• PROBLEM STATEMENT: Starting from the first line below, count the lines carrying the string "gift" and answer with the count by itself.

• INFORMATION GIVEN:
══════════════════════════════

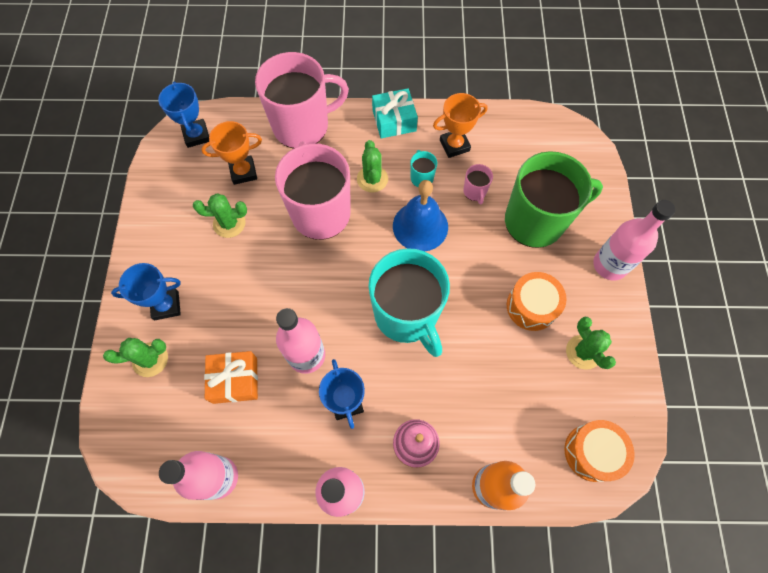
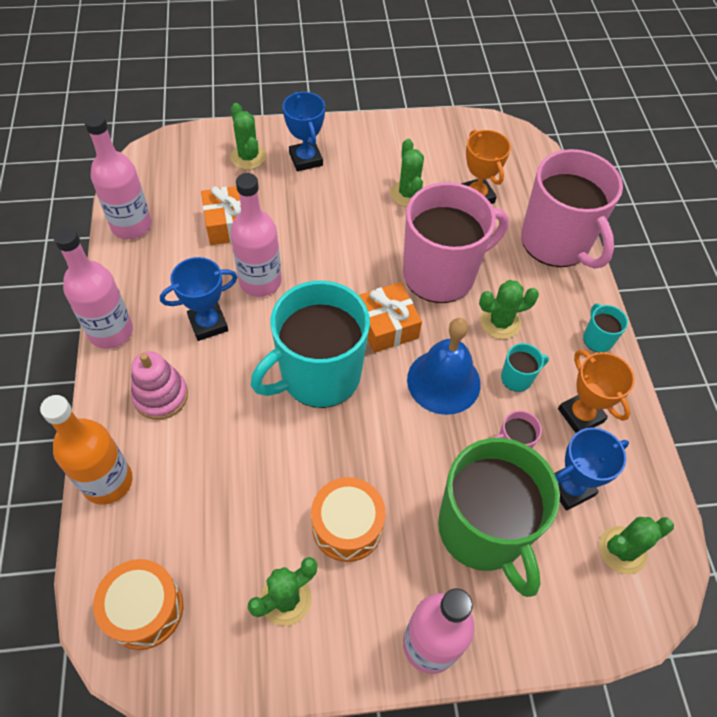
camera: 80 degrees right, 10 degrees down
(196, 135) = (512, 150): blue trophy -> blue trophy (570, 488)
(365, 259) = (386, 325): none -> orange gift
(394, 120) = (597, 339): turquoise gift -> turquoise mug
(549, 145) = (622, 550): none -> green cactus

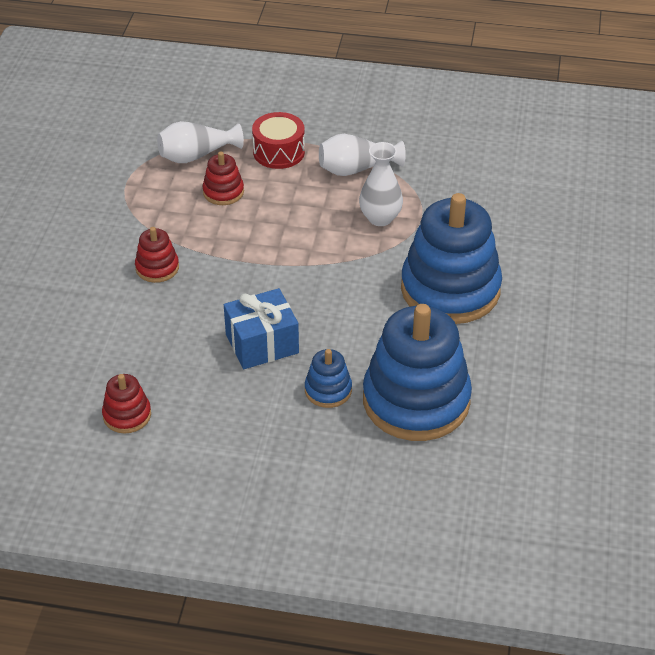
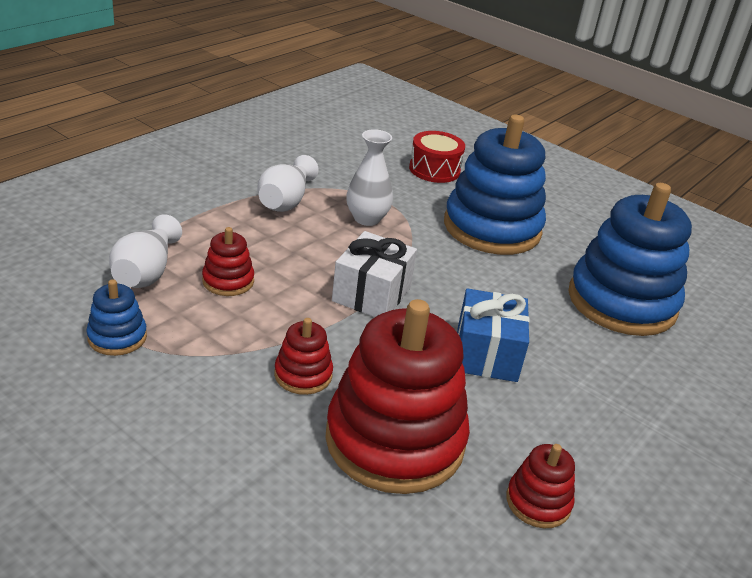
camera: 65 degrees left, 10 degrees down
(130, 331) = (395, 440): none -> red stacking toy
(278, 261) = (371, 294): none -> white gift
(279, 152) = (208, 226): red drum -> red drum (434, 170)
(328, 390) = (580, 342): blue stacking toy -> blue stacking toy (117, 337)

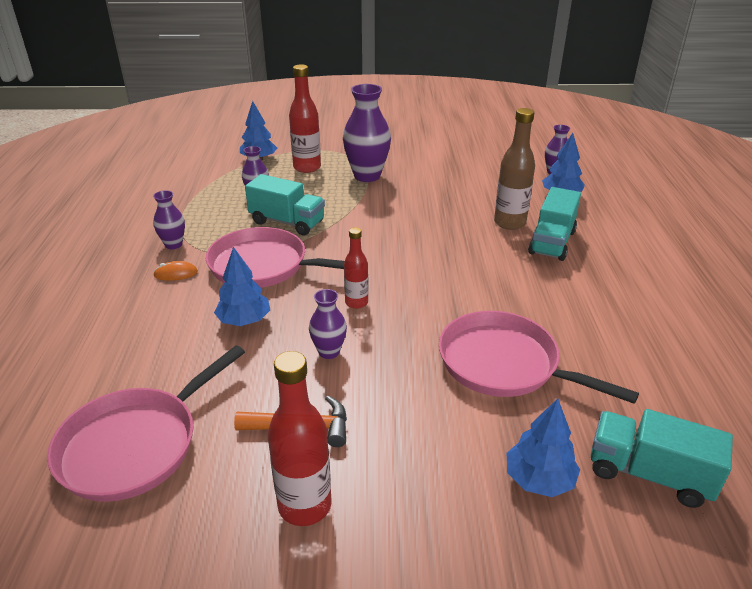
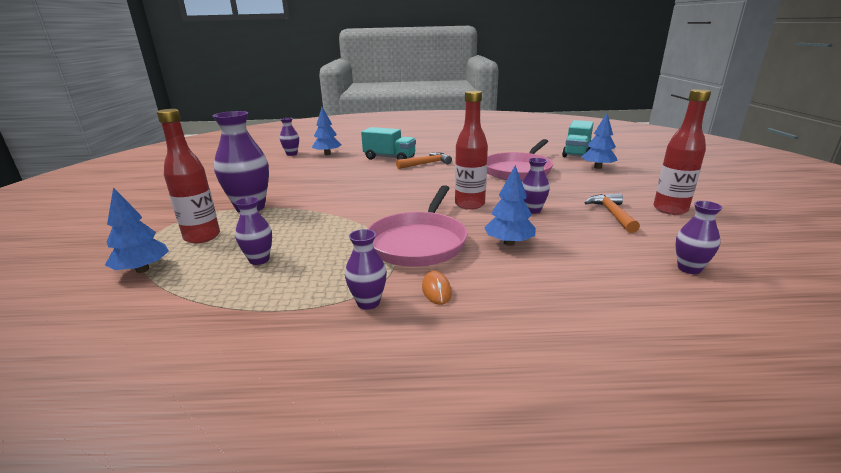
camera: 90 degrees left, 10 degrees down
(135, 445) = (689, 269): pink pan -> purple vase
(287, 222) = (333, 238): turquoise truck -> none
(356, 302) = (469, 204): red bottle -> red bottle, size x1.64
(509, 223) = (361, 166): brown bottle -> none
(528, 274) = (426, 164): none -> orange hammer

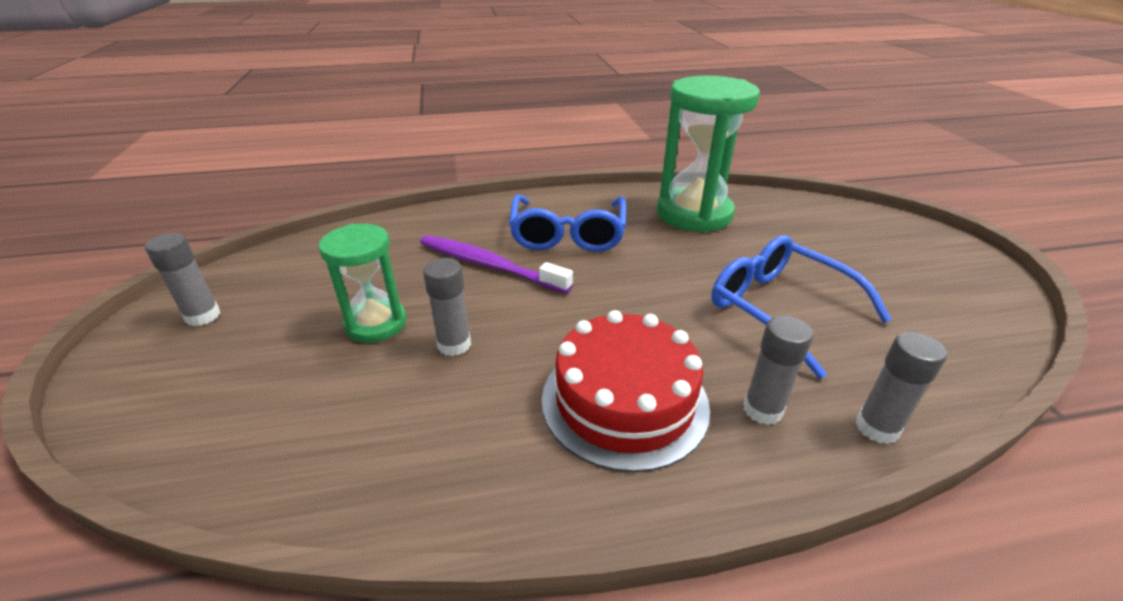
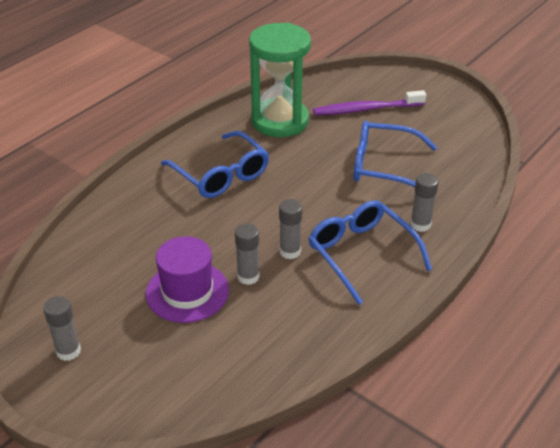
camera: 40 degrees left, 5 degrees up
(376, 324) = (187, 292): green hourglass -> purple hat
(489, 265) = (201, 221): purple toothbrush -> purple toothbrush (366, 109)
(624, 401) = (362, 254): red cake -> blue glasses
(877, 428) = (467, 207): grey glue stick -> grey glue stick (290, 251)

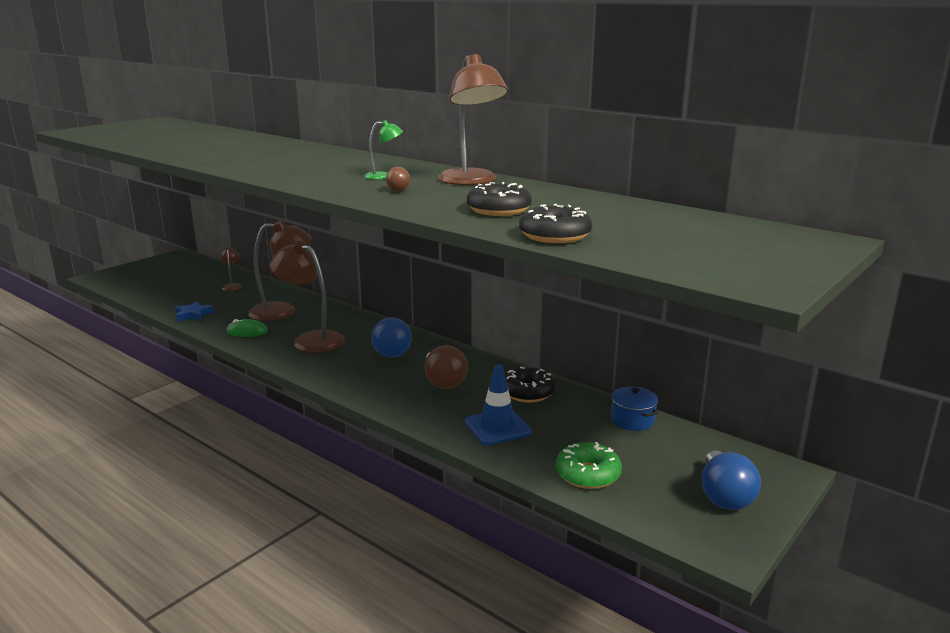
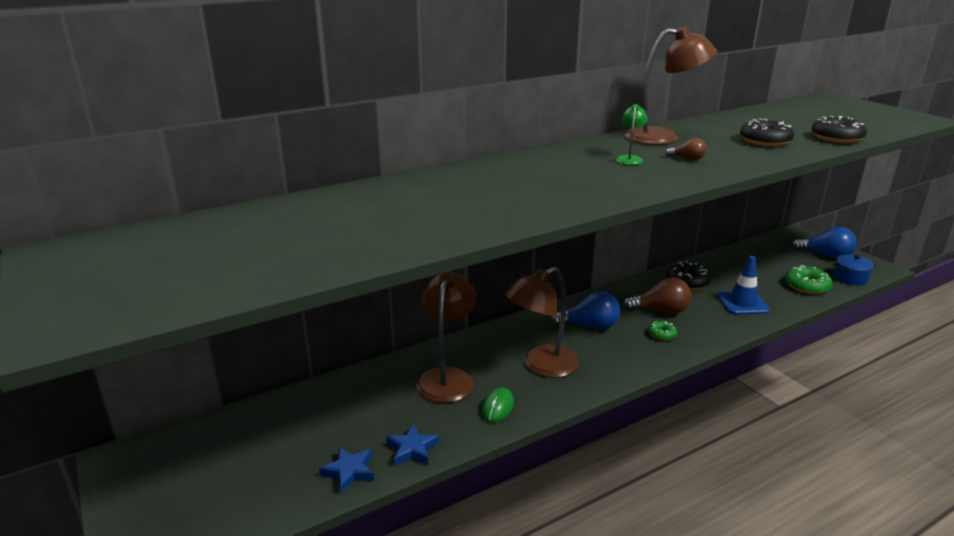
camera: 70 degrees left, 5 degrees up
(169, 303) = (349, 471): none -> blue star
(232, 286) = (323, 410): brown lamp -> none
(393, 385) = (662, 334): none -> green donut
(632, 420) = (734, 257): blue pot -> blue pot (850, 278)

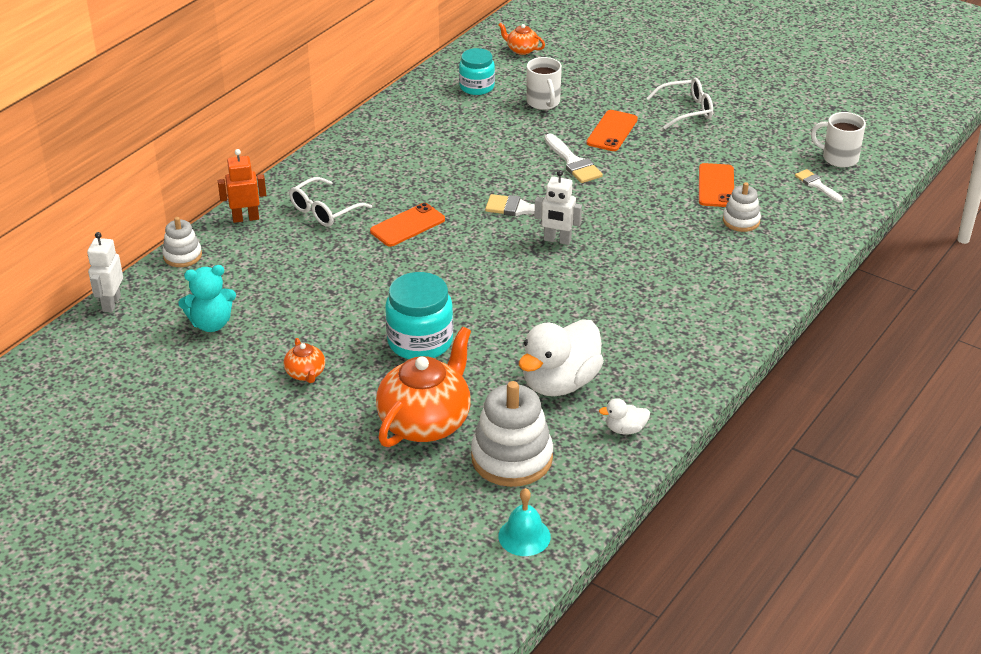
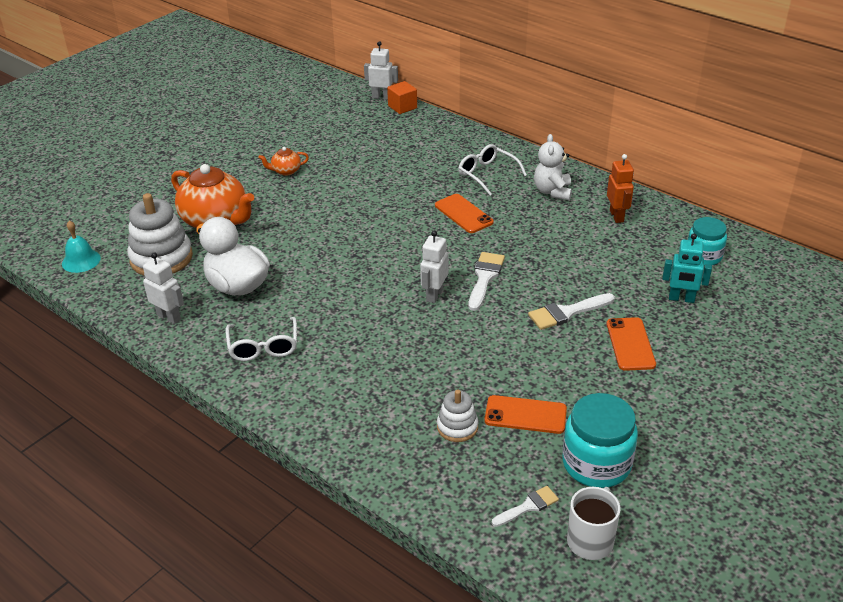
camera: 95 degrees right, 0 degrees up
(144, 283) = (402, 107): none -> orange cube
(182, 256) = (432, 119): white stacking toy -> none
(211, 324) = (351, 133): turquoise teddy bear -> none
(245, 218) = (478, 141): orange robot -> orange robot (617, 216)
(363, 167) = (552, 191): none -> white teddy bear
(420, 342) = (308, 219): turquoise jar -> turquoise jar (596, 464)
(521, 50) = (791, 288): orange teapot -> none
(543, 102) = (681, 299): white mug -> turquoise robot
(612, 131) = (630, 344): orange phone -> orange phone turned 60 degrees clockwise
(625, 429) = (169, 317): white duck -> white robot
(686, 110) = (685, 408): white glasses -> white glasses (263, 346)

══════════════════════════════

• FINAL ANSWER: 3